*Work to be completed*: In the listing beneath this line, copy exactly the lines starting with the one containing "(287, 190) = (348, 243): orange" and going on through the one containing "(591, 313) = (326, 374): none -> purple gift".

*Material to process*:
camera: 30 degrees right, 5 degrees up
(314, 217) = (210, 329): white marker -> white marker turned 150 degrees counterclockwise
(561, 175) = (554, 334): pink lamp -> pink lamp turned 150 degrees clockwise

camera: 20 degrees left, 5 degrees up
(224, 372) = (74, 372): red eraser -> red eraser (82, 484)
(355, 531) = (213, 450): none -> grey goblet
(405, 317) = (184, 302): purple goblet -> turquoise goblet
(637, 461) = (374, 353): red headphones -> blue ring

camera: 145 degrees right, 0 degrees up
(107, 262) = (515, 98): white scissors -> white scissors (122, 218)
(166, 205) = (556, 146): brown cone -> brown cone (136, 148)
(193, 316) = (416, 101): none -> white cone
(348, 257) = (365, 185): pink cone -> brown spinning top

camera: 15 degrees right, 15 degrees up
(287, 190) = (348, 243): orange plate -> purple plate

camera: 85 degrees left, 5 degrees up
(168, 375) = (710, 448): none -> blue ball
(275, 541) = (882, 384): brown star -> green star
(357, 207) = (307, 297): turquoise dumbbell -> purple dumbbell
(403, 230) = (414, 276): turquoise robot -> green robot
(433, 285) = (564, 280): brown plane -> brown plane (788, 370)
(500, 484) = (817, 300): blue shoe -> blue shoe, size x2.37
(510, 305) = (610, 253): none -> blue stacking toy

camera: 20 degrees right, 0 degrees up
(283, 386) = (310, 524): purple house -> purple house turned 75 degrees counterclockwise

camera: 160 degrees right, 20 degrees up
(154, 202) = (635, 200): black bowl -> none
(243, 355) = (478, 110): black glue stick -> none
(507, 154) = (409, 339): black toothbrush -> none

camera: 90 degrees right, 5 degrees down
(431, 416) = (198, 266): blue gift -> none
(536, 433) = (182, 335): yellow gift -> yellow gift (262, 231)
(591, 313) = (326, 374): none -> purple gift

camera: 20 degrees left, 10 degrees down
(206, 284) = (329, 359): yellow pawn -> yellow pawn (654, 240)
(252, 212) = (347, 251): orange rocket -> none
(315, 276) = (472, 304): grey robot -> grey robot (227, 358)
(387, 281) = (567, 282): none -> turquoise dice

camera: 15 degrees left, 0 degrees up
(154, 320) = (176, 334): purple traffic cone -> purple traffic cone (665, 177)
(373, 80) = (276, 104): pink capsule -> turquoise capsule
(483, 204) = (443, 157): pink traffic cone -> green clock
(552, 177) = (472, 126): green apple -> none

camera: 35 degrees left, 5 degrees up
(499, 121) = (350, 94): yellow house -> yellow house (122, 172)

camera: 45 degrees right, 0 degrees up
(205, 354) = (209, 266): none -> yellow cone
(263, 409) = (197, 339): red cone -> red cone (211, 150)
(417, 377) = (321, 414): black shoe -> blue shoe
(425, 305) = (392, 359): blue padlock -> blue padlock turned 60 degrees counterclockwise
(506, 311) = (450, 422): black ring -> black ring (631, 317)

*Your response*:
(287, 190) = (348, 243): orange plate -> purple plate

camera: 85 degrees left, 5 degrees up
(168, 375) = (710, 448): none -> blue ball
(275, 541) = (882, 384): brown star -> green star
(357, 207) = (307, 297): turquoise dumbbell -> purple dumbbell
(403, 230) = (414, 276): turquoise robot -> green robot
(433, 285) = (564, 280): brown plane -> brown plane (788, 370)
(500, 484) = (817, 300): blue shoe -> blue shoe, size x2.37
(510, 305) = (610, 253): none -> blue stacking toy

camera: 20 degrees right, 0 degrees up
(283, 386) = (310, 524): purple house -> purple house turned 75 degrees counterclockwise

camera: 160 degrees right, 20 degrees up
(154, 202) = (635, 200): black bowl -> none
(243, 355) = (478, 110): black glue stick -> none
(507, 154) = (409, 339): black toothbrush -> none

camera: 90 degrees right, 5 degrees down
(431, 416) = (198, 266): blue gift -> none
(536, 433) = (182, 335): yellow gift -> yellow gift (262, 231)
(591, 313) = (326, 374): none -> purple gift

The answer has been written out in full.